-- What you are asked to do --
Give again only the lines from the line that holds "U3: NOT CD4069" to the end of the data, inclusive, omitting all pictures.

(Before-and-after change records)
::::::

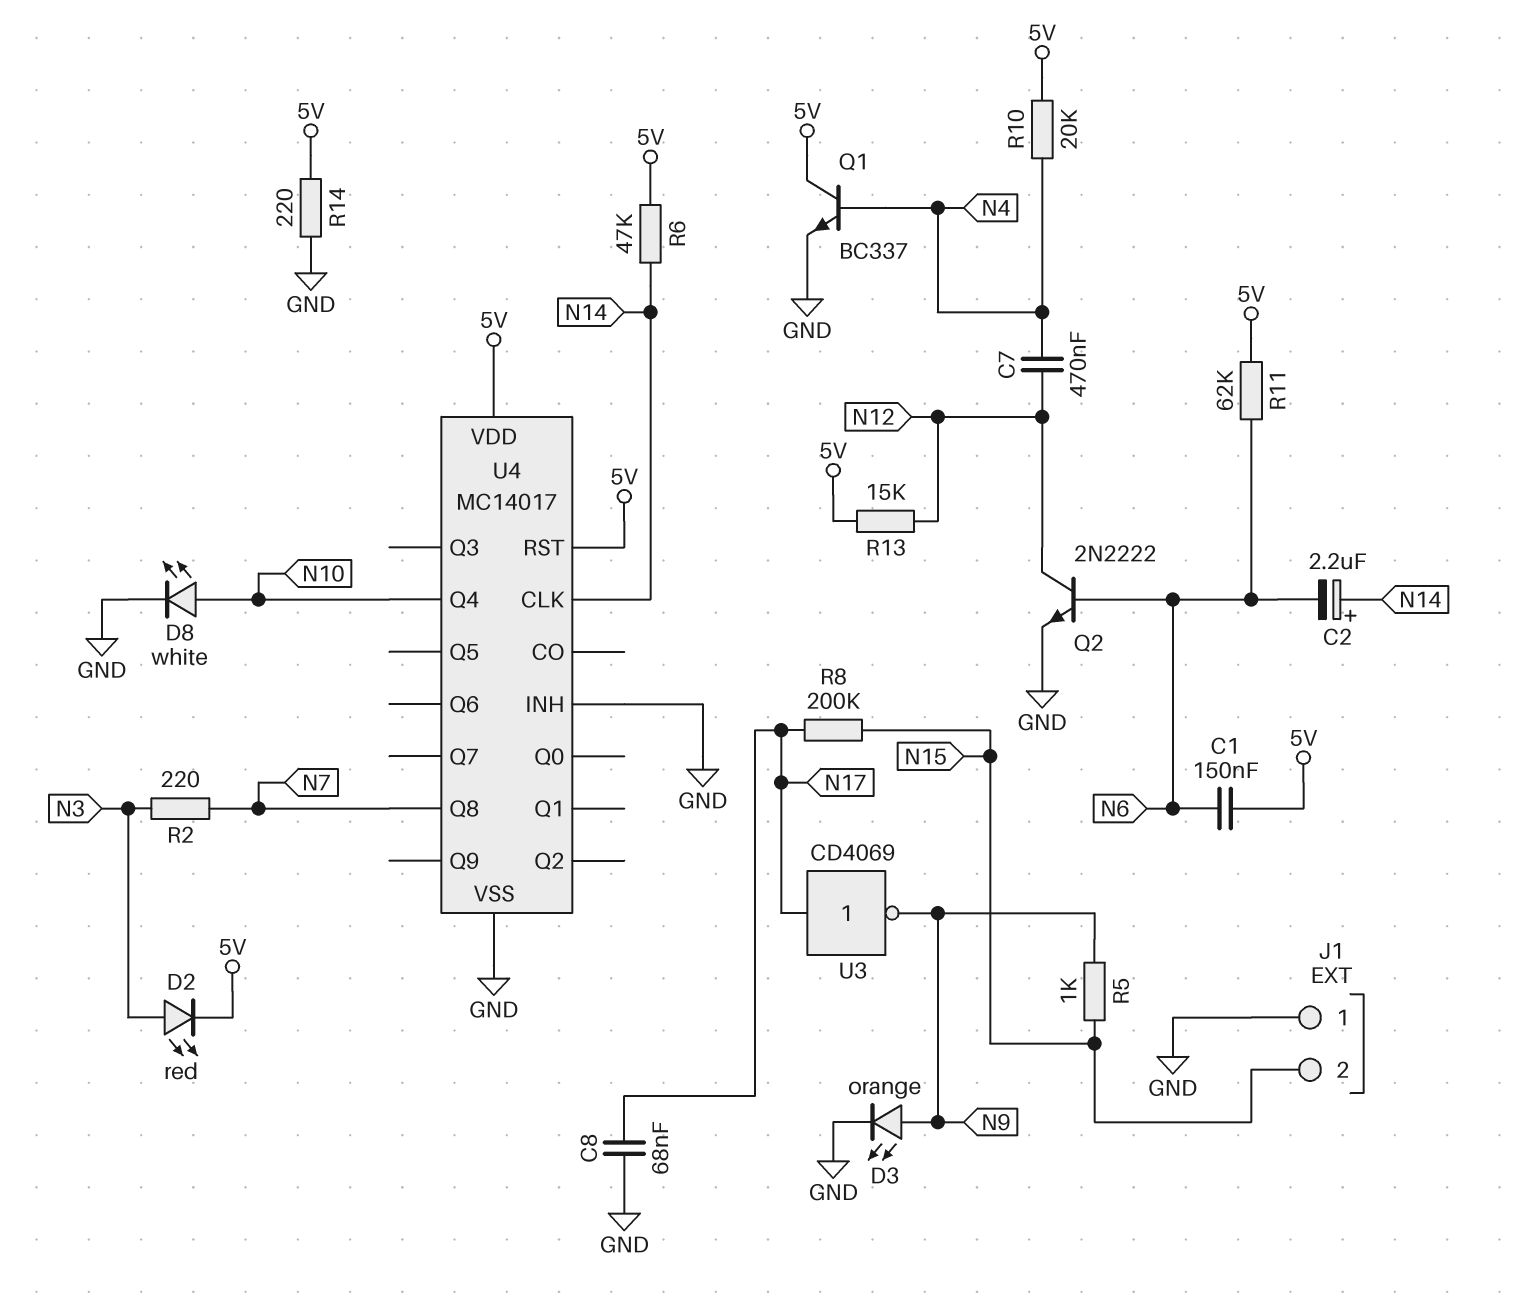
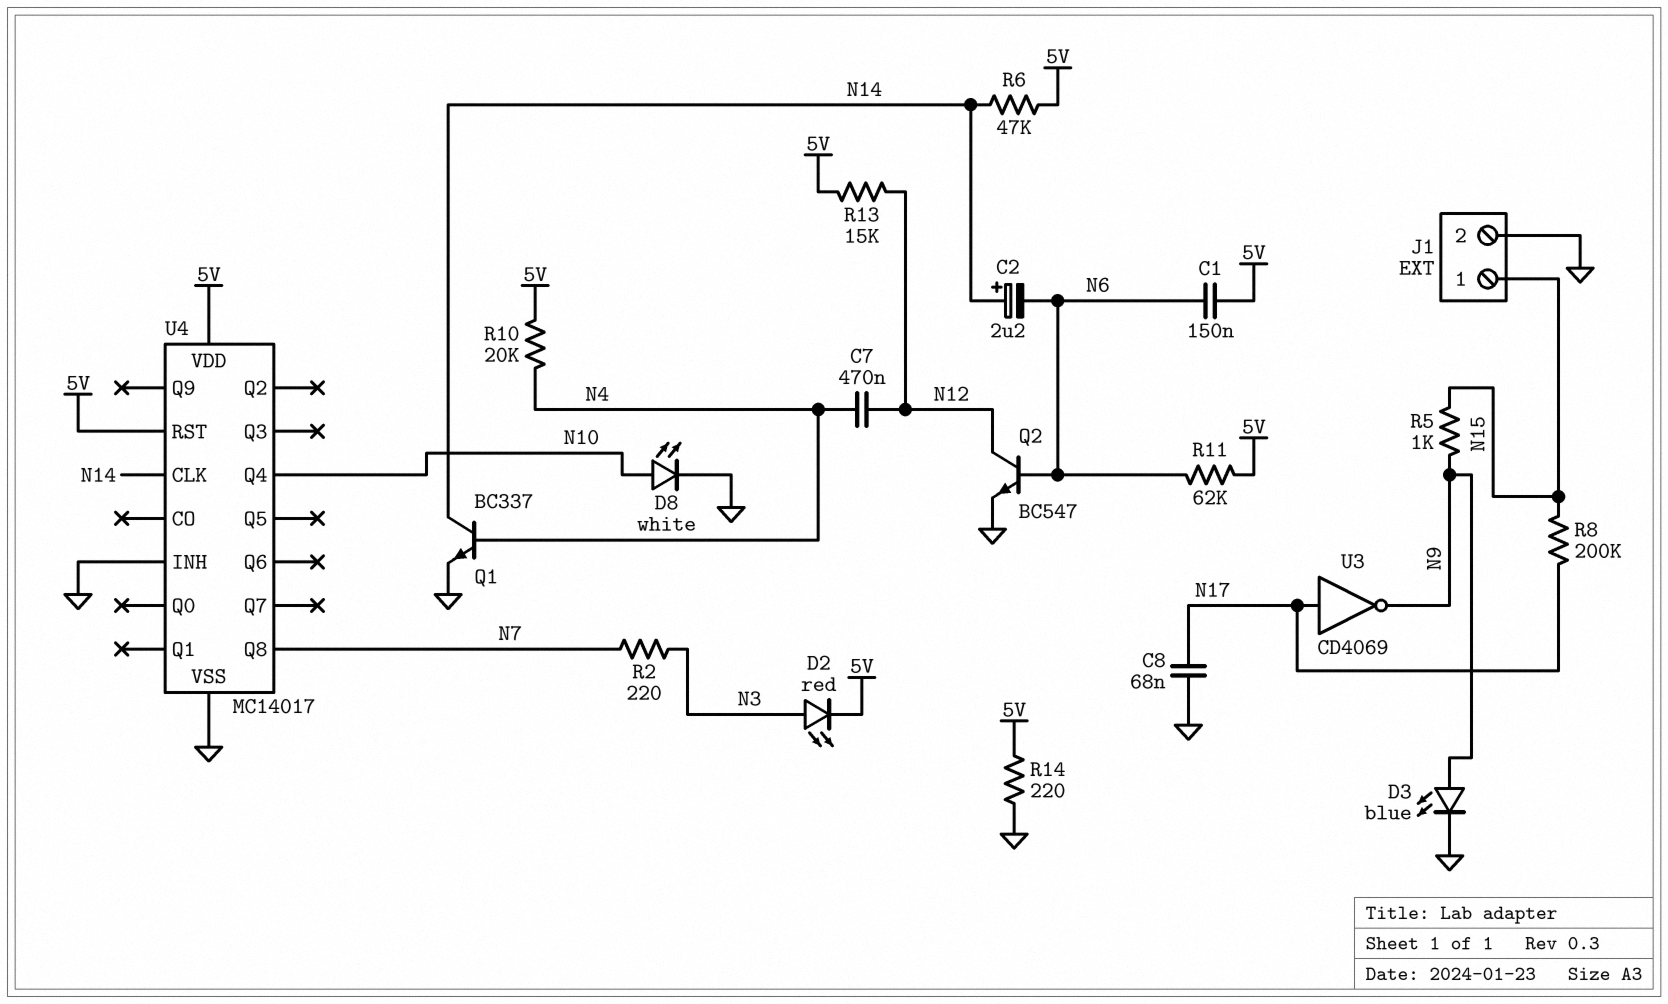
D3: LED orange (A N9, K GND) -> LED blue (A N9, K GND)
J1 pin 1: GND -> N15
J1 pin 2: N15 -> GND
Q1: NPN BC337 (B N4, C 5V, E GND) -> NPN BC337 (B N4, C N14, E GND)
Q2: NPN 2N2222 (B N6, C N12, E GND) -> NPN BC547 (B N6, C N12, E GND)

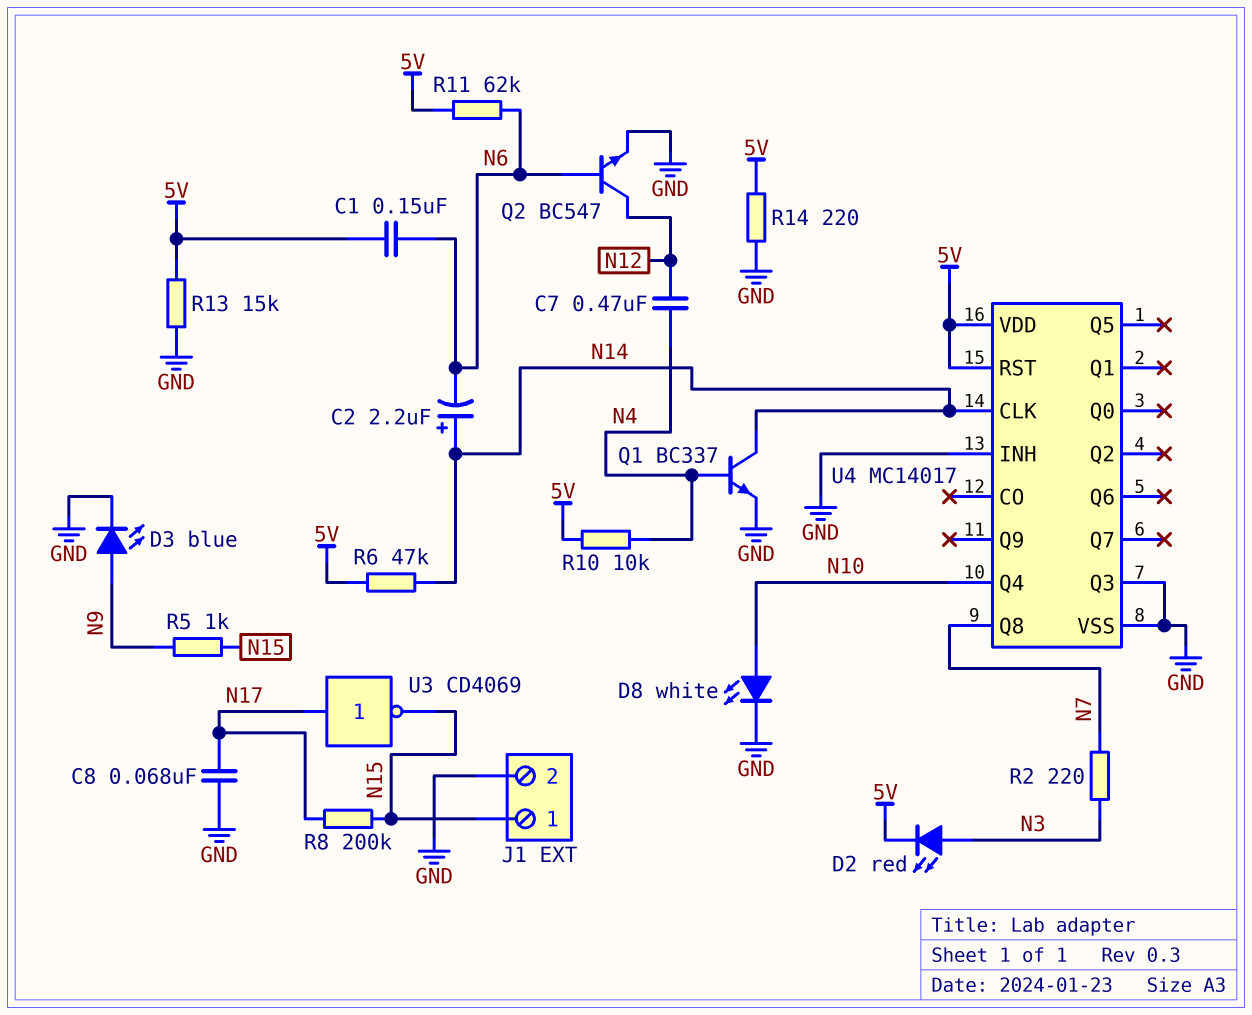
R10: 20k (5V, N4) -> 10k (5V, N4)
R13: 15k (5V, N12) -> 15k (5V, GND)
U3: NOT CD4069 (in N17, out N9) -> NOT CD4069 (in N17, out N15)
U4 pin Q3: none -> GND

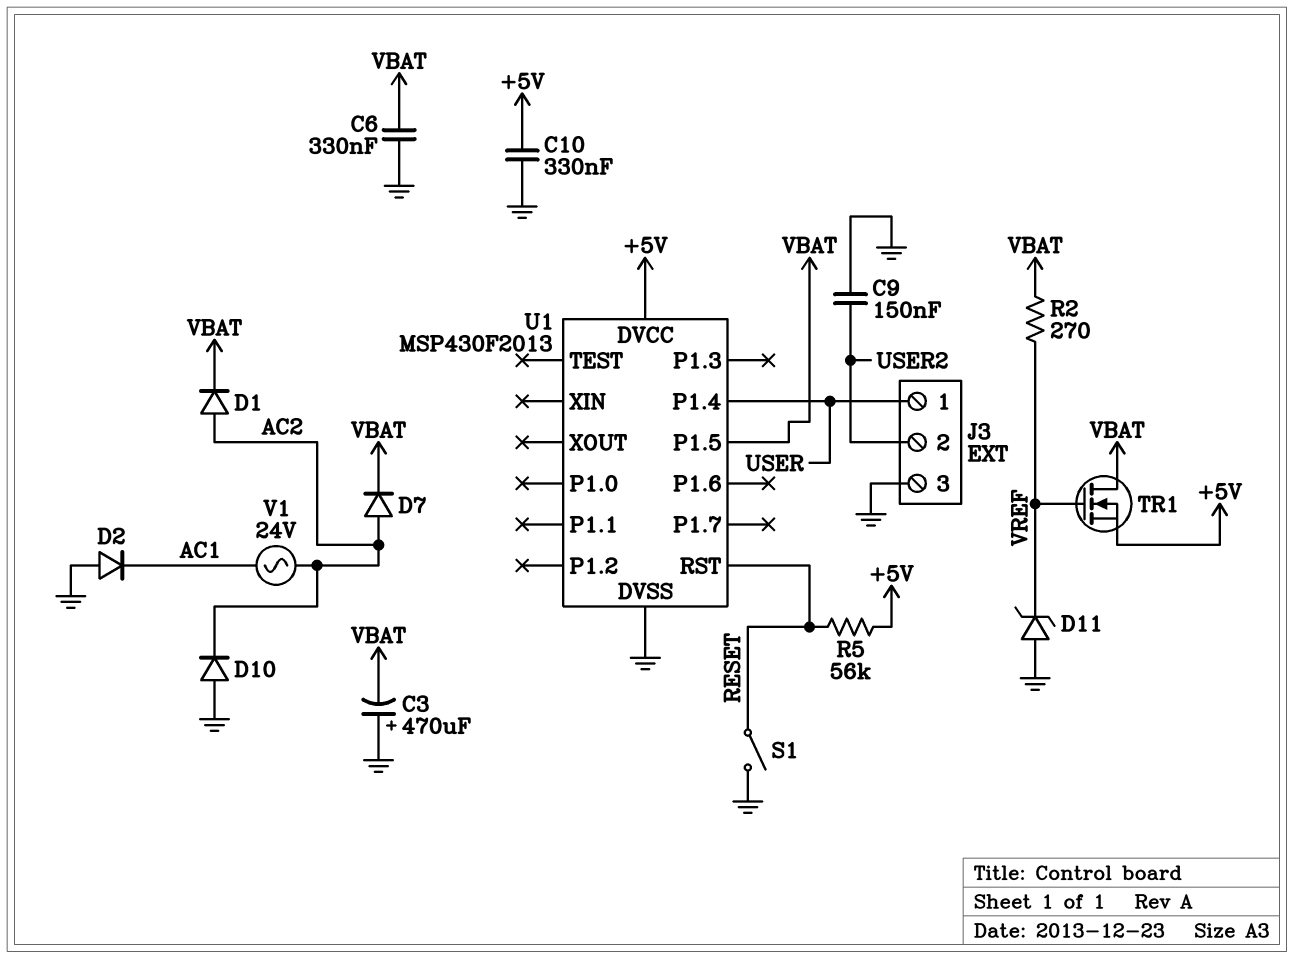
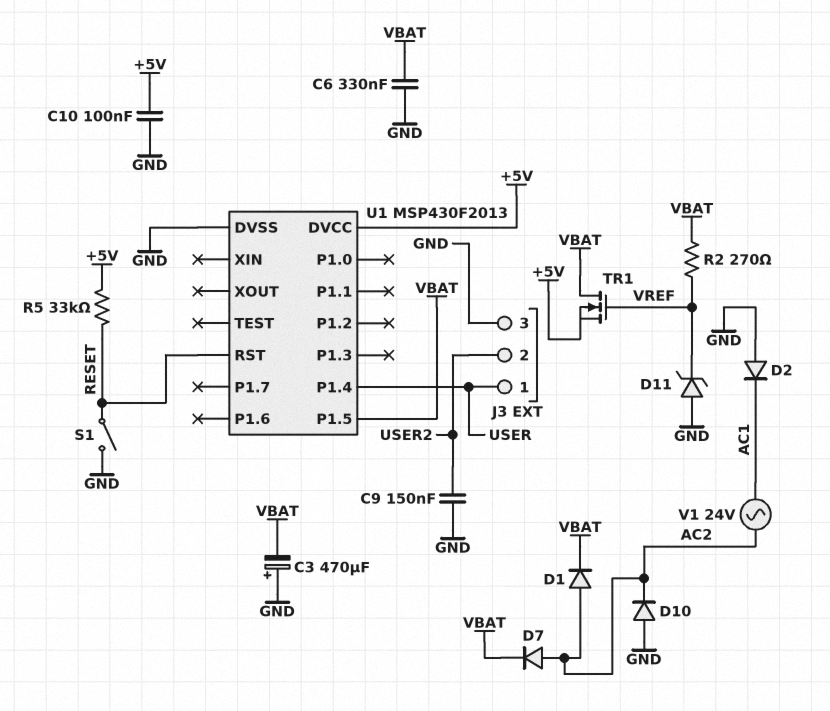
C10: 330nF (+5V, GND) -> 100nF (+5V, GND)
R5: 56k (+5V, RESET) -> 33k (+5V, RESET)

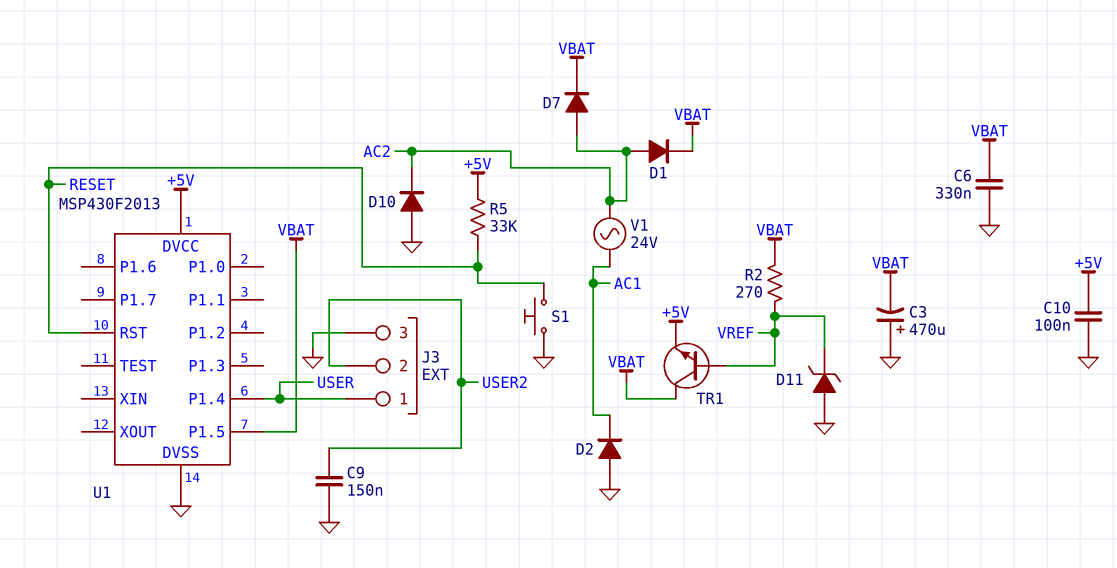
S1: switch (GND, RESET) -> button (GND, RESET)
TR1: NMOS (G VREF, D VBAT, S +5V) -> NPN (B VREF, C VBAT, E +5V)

::::::

-- Task solution --
U3: NOT CD4069 (in N17, out N9) -> NOT CD4069 (in N17, out N15)
U4 pin Q3: none -> GND

C10: 330nF (+5V, GND) -> 100nF (+5V, GND)
R5: 56k (+5V, RESET) -> 33k (+5V, RESET)

S1: switch (GND, RESET) -> button (GND, RESET)
TR1: NMOS (G VREF, D VBAT, S +5V) -> NPN (B VREF, C VBAT, E +5V)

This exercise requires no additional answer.